- _WORK INSTRUCTIONS_
Retype the entries below exactly, but begin at the line containing "(607, 141) = (200, 178): purple" and end at the last line.

Excerpts from a dataset:
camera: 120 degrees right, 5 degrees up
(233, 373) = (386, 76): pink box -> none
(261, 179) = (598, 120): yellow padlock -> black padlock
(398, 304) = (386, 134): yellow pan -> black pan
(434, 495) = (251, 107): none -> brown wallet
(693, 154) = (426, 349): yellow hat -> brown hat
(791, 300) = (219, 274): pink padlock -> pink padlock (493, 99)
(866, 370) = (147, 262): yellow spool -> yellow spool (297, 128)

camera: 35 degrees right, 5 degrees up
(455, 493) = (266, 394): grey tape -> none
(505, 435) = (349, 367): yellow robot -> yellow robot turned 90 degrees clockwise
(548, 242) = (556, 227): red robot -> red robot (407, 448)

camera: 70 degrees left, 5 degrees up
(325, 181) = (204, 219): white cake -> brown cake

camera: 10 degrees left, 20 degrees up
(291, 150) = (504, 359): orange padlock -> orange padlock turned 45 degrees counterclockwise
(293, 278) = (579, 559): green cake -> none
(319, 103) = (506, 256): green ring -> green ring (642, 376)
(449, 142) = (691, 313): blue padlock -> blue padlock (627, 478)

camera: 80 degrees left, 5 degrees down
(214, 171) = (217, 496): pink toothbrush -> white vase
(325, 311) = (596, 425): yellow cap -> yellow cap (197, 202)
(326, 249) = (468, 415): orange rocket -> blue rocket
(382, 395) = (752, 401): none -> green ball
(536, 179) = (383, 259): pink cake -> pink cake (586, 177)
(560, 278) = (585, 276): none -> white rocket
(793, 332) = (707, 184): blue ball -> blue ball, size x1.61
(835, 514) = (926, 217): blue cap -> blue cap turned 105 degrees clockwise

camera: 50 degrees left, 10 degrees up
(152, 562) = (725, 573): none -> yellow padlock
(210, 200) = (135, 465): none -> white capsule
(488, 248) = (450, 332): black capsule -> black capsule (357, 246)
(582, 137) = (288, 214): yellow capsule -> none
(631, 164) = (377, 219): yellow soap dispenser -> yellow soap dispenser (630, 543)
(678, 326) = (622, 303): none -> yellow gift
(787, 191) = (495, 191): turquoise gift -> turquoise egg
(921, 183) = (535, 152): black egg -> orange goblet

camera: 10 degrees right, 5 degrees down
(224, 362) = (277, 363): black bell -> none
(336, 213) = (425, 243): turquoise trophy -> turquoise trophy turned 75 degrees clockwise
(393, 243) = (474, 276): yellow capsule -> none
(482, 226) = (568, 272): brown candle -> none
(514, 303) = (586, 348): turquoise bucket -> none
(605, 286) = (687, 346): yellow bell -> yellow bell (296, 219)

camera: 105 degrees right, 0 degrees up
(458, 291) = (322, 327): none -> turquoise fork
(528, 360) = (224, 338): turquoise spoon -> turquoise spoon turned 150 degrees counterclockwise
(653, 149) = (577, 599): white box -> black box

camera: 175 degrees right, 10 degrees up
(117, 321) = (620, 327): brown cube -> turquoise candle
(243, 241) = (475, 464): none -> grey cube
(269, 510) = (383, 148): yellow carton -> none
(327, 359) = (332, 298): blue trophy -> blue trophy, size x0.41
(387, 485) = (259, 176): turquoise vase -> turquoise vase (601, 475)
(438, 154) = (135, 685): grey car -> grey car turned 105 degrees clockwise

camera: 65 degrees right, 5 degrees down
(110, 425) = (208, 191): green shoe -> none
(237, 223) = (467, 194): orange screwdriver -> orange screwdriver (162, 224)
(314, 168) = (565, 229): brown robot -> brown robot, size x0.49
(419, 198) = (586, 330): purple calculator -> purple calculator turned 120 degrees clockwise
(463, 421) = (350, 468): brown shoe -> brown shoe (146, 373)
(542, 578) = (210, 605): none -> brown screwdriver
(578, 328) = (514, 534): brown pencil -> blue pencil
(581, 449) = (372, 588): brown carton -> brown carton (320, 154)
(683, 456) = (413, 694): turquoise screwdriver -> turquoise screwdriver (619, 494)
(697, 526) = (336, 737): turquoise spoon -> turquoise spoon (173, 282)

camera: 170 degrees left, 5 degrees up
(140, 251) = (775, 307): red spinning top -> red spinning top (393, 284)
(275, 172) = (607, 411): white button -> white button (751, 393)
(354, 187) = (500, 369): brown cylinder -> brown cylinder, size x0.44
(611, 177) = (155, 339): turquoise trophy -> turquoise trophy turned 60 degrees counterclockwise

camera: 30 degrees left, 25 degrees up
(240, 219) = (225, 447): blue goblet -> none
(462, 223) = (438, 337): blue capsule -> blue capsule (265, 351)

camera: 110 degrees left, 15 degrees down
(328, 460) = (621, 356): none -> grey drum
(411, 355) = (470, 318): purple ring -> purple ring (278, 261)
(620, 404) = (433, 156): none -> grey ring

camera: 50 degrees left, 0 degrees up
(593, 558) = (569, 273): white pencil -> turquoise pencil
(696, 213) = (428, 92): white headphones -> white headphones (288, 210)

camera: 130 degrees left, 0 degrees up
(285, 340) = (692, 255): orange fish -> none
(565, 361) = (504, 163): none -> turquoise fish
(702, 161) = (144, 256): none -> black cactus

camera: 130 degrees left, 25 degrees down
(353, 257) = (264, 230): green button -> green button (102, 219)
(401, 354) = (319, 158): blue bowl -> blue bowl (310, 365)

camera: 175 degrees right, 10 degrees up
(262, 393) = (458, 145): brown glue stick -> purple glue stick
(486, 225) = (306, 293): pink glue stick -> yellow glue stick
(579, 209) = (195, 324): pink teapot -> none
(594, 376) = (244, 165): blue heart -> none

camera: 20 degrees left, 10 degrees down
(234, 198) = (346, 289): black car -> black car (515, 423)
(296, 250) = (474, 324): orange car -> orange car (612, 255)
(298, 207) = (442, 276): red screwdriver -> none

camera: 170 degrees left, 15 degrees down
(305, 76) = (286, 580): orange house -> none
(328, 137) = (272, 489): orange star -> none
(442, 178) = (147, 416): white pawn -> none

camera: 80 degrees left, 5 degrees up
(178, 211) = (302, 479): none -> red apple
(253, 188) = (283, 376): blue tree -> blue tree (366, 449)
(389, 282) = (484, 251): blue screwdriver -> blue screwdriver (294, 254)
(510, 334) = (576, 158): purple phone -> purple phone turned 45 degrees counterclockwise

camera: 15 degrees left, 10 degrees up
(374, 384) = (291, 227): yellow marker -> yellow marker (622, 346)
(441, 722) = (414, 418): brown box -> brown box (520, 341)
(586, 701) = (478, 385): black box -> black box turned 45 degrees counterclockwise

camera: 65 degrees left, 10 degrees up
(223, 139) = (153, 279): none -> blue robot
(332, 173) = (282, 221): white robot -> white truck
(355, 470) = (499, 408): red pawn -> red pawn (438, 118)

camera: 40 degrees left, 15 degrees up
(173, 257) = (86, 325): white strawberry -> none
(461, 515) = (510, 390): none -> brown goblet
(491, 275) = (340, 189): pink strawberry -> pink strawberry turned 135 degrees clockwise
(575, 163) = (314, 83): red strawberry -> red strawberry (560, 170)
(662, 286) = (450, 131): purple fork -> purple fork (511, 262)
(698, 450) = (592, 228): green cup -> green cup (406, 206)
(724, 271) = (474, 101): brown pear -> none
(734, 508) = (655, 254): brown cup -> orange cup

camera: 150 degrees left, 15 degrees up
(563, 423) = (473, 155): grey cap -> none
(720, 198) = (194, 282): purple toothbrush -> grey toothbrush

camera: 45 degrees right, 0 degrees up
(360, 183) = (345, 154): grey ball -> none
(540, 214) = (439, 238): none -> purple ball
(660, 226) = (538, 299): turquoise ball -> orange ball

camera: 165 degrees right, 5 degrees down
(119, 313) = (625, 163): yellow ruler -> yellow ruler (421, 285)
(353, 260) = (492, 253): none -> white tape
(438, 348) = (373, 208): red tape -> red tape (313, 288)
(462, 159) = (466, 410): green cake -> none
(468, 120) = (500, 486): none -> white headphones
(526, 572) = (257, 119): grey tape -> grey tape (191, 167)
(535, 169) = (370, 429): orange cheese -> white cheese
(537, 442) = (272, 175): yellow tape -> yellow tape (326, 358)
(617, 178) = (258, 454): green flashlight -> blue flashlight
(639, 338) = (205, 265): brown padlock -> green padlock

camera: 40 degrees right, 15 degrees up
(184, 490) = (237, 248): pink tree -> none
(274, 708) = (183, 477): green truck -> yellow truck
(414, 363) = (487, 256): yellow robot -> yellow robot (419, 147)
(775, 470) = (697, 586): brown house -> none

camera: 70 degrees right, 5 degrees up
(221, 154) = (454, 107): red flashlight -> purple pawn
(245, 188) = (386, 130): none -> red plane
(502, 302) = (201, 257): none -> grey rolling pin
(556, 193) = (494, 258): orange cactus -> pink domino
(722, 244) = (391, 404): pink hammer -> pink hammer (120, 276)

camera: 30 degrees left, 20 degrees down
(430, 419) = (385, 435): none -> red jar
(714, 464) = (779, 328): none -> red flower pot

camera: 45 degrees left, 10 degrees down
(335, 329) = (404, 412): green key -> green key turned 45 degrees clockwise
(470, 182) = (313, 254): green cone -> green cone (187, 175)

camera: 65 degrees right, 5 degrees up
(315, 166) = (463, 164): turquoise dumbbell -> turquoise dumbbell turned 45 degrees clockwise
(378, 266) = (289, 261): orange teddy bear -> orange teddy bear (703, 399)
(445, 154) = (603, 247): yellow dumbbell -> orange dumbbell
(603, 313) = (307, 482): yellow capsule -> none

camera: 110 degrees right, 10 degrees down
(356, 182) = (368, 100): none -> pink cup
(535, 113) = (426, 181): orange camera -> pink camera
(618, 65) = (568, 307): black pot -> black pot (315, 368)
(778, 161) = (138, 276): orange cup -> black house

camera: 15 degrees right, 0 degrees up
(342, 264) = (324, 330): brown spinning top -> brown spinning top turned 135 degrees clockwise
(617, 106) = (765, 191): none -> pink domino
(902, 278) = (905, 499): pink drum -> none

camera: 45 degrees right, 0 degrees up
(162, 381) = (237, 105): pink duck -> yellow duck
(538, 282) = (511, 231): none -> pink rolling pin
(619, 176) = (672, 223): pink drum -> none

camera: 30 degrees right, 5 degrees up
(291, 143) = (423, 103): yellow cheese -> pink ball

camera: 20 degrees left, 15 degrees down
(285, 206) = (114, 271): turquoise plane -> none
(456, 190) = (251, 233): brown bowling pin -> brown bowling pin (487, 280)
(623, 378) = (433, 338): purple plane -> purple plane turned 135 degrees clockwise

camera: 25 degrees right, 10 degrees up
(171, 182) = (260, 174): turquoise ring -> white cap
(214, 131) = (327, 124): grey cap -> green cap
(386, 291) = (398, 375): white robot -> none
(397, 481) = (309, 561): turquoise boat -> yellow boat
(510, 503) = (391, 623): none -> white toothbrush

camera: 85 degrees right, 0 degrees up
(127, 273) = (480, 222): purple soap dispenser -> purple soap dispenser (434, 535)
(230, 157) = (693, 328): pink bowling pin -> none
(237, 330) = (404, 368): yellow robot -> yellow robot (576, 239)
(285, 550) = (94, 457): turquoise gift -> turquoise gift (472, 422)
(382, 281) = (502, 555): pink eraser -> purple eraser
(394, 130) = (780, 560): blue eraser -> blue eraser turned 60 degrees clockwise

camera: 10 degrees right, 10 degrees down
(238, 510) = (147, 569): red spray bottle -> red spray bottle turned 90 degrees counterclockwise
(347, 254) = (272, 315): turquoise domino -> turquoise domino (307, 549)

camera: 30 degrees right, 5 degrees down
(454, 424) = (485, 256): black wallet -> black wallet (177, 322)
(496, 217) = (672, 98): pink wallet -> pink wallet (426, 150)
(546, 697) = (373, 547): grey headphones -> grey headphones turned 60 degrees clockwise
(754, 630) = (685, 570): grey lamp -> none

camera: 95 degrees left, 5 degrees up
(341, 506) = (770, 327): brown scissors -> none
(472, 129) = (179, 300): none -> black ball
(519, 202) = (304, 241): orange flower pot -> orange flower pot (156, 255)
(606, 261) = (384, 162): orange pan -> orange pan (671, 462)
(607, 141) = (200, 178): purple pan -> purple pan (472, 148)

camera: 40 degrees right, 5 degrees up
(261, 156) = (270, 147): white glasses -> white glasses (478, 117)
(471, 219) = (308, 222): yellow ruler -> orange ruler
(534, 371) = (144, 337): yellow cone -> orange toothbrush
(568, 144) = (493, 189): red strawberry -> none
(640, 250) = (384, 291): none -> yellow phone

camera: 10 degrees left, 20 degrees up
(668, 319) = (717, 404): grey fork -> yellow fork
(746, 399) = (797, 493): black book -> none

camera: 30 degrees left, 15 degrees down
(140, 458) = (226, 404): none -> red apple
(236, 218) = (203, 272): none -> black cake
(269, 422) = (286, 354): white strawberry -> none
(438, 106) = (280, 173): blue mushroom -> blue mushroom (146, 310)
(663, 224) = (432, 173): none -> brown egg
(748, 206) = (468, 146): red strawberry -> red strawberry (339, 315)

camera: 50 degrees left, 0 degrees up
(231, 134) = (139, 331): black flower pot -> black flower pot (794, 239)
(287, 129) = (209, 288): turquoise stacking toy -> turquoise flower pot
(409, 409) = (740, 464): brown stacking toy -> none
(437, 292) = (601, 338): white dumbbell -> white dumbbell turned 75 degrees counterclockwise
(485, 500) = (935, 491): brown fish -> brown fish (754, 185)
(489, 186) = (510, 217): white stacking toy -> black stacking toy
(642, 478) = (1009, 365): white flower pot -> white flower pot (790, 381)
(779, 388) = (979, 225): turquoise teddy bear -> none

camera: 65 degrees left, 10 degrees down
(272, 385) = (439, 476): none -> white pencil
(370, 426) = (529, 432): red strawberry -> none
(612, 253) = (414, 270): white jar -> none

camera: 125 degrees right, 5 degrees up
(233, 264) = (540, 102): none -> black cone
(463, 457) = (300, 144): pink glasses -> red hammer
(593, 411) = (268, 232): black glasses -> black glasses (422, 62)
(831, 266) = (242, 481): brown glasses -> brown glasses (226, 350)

- _EXERCISE OUTPUT_
(607, 141) = (200, 178): purple pan -> purple pan (472, 148)

camera: 40 degrees right, 5 degrees up
(261, 156) = (270, 147): white glasses -> white glasses (478, 117)
(471, 219) = (308, 222): yellow ruler -> orange ruler
(534, 371) = (144, 337): yellow cone -> orange toothbrush
(568, 144) = (493, 189): red strawberry -> none
(640, 250) = (384, 291): none -> yellow phone

camera: 10 degrees left, 20 degrees up
(668, 319) = (717, 404): grey fork -> yellow fork
(746, 399) = (797, 493): black book -> none

camera: 30 degrees left, 15 degrees down
(140, 458) = (226, 404): none -> red apple
(236, 218) = (203, 272): none -> black cake
(269, 422) = (286, 354): white strawberry -> none
(438, 106) = (280, 173): blue mushroom -> blue mushroom (146, 310)
(663, 224) = (432, 173): none -> brown egg
(748, 206) = (468, 146): red strawberry -> red strawberry (339, 315)

camera: 50 degrees left, 0 degrees up
(231, 134) = (139, 331): black flower pot -> black flower pot (794, 239)
(287, 129) = (209, 288): turquoise stacking toy -> turquoise flower pot
(409, 409) = (740, 464): brown stacking toy -> none
(437, 292) = (601, 338): white dumbbell -> white dumbbell turned 75 degrees counterclockwise
(485, 500) = (935, 491): brown fish -> brown fish (754, 185)
(489, 186) = (510, 217): white stacking toy -> black stacking toy
(642, 478) = (1009, 365): white flower pot -> white flower pot (790, 381)
(779, 388) = (979, 225): turquoise teddy bear -> none

camera: 65 degrees left, 10 degrees down
(272, 385) = (439, 476): none -> white pencil
(370, 426) = (529, 432): red strawberry -> none
(612, 253) = (414, 270): white jar -> none

camera: 125 degrees right, 5 degrees up
(233, 264) = (540, 102): none -> black cone
(463, 457) = (300, 144): pink glasses -> red hammer
(593, 411) = (268, 232): black glasses -> black glasses (422, 62)
(831, 266) = (242, 481): brown glasses -> brown glasses (226, 350)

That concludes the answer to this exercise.